-- Your assignment --
Would you print the whole listing again, word for word?

(Source data Opens)

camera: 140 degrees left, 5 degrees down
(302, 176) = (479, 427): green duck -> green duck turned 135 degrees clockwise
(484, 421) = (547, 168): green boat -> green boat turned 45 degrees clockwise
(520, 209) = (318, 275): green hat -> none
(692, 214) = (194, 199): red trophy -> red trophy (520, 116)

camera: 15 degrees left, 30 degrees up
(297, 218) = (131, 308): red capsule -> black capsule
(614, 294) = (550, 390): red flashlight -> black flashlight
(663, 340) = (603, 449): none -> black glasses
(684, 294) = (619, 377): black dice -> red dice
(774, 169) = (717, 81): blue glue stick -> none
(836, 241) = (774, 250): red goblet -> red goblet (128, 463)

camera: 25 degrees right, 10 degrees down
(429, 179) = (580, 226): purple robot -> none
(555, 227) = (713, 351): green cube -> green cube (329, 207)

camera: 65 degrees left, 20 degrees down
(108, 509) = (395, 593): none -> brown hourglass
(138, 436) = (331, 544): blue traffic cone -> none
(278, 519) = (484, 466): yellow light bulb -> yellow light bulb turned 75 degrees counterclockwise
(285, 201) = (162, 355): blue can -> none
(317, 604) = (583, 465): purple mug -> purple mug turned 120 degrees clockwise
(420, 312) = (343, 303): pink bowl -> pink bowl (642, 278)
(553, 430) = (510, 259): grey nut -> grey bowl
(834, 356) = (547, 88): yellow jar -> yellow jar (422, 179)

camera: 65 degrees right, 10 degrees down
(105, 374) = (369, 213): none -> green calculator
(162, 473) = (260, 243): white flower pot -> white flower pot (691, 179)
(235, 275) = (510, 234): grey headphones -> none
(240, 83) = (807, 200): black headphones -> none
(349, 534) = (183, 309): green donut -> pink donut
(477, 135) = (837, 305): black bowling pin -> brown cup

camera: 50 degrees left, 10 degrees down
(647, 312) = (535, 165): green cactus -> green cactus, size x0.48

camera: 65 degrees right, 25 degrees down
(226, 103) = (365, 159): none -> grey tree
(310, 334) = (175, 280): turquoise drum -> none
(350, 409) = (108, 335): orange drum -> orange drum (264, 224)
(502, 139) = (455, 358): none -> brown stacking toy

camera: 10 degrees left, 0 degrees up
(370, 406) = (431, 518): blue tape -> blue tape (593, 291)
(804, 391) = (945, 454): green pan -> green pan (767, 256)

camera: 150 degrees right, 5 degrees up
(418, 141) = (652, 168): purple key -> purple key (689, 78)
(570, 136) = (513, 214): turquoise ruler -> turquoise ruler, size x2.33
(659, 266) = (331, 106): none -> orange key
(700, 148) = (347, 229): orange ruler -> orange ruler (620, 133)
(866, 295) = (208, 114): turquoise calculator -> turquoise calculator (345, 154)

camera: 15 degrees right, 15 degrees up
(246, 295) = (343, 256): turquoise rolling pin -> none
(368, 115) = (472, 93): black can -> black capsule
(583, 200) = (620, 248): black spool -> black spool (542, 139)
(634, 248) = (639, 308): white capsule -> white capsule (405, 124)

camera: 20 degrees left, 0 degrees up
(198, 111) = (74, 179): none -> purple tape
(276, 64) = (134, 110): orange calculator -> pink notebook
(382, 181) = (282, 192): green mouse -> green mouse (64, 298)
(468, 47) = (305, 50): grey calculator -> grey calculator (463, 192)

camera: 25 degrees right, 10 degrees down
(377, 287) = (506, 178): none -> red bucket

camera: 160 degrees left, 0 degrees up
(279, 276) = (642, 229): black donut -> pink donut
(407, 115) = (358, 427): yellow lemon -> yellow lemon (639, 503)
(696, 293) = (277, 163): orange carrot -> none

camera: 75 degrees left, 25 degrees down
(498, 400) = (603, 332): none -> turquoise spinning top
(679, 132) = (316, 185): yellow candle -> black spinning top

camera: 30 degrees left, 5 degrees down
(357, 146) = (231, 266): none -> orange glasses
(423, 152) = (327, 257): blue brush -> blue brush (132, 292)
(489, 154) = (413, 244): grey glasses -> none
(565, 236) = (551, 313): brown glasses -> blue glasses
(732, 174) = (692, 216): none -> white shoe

(Source data Closes)

-- Answer area --
camera: 140 degrees left, 5 degrees down
(302, 176) = (479, 427): green duck -> green duck turned 135 degrees clockwise
(484, 421) = (547, 168): green boat -> green boat turned 45 degrees clockwise
(520, 209) = (318, 275): green hat -> none
(692, 214) = (194, 199): red trophy -> red trophy (520, 116)

camera: 15 degrees left, 30 degrees up
(297, 218) = (131, 308): red capsule -> black capsule
(614, 294) = (550, 390): red flashlight -> black flashlight
(663, 340) = (603, 449): none -> black glasses
(684, 294) = (619, 377): black dice -> red dice
(774, 169) = (717, 81): blue glue stick -> none
(836, 241) = (774, 250): red goblet -> red goblet (128, 463)

camera: 25 degrees right, 10 degrees down
(429, 179) = (580, 226): purple robot -> none
(555, 227) = (713, 351): green cube -> green cube (329, 207)

camera: 65 degrees left, 20 degrees down
(108, 509) = (395, 593): none -> brown hourglass
(138, 436) = (331, 544): blue traffic cone -> none
(278, 519) = (484, 466): yellow light bulb -> yellow light bulb turned 75 degrees counterclockwise
(285, 201) = (162, 355): blue can -> none
(317, 604) = (583, 465): purple mug -> purple mug turned 120 degrees clockwise
(420, 312) = (343, 303): pink bowl -> pink bowl (642, 278)
(553, 430) = (510, 259): grey nut -> grey bowl
(834, 356) = (547, 88): yellow jar -> yellow jar (422, 179)

camera: 65 degrees right, 10 degrees down
(105, 374) = (369, 213): none -> green calculator
(162, 473) = (260, 243): white flower pot -> white flower pot (691, 179)
(235, 275) = (510, 234): grey headphones -> none
(240, 83) = (807, 200): black headphones -> none
(349, 534) = (183, 309): green donut -> pink donut
(477, 135) = (837, 305): black bowling pin -> brown cup

camera: 50 degrees left, 10 degrees down
(647, 312) = (535, 165): green cactus -> green cactus, size x0.48

camera: 65 degrees right, 25 degrees down
(226, 103) = (365, 159): none -> grey tree
(310, 334) = (175, 280): turquoise drum -> none
(350, 409) = (108, 335): orange drum -> orange drum (264, 224)
(502, 139) = (455, 358): none -> brown stacking toy

camera: 10 degrees left, 0 degrees up
(370, 406) = (431, 518): blue tape -> blue tape (593, 291)
(804, 391) = (945, 454): green pan -> green pan (767, 256)

camera: 150 degrees right, 5 degrees up
(418, 141) = (652, 168): purple key -> purple key (689, 78)
(570, 136) = (513, 214): turquoise ruler -> turquoise ruler, size x2.33
(659, 266) = (331, 106): none -> orange key
(700, 148) = (347, 229): orange ruler -> orange ruler (620, 133)
(866, 295) = (208, 114): turquoise calculator -> turquoise calculator (345, 154)

camera: 15 degrees right, 15 degrees up
(246, 295) = (343, 256): turquoise rolling pin -> none
(368, 115) = (472, 93): black can -> black capsule
(583, 200) = (620, 248): black spool -> black spool (542, 139)
(634, 248) = (639, 308): white capsule -> white capsule (405, 124)

camera: 20 degrees left, 0 degrees up
(198, 111) = (74, 179): none -> purple tape
(276, 64) = (134, 110): orange calculator -> pink notebook
(382, 181) = (282, 192): green mouse -> green mouse (64, 298)
(468, 47) = (305, 50): grey calculator -> grey calculator (463, 192)

camera: 25 degrees right, 10 degrees down
(377, 287) = (506, 178): none -> red bucket

camera: 160 degrees left, 0 degrees up
(279, 276) = (642, 229): black donut -> pink donut
(407, 115) = (358, 427): yellow lemon -> yellow lemon (639, 503)
(696, 293) = (277, 163): orange carrot -> none

camera: 75 degrees left, 25 degrees down
(498, 400) = (603, 332): none -> turquoise spinning top
(679, 132) = (316, 185): yellow candle -> black spinning top

camera: 30 degrees left, 5 degrees down
(357, 146) = (231, 266): none -> orange glasses
(423, 152) = (327, 257): blue brush -> blue brush (132, 292)
(489, 154) = (413, 244): grey glasses -> none
(565, 236) = (551, 313): brown glasses -> blue glasses
(732, 174) = (692, 216): none -> white shoe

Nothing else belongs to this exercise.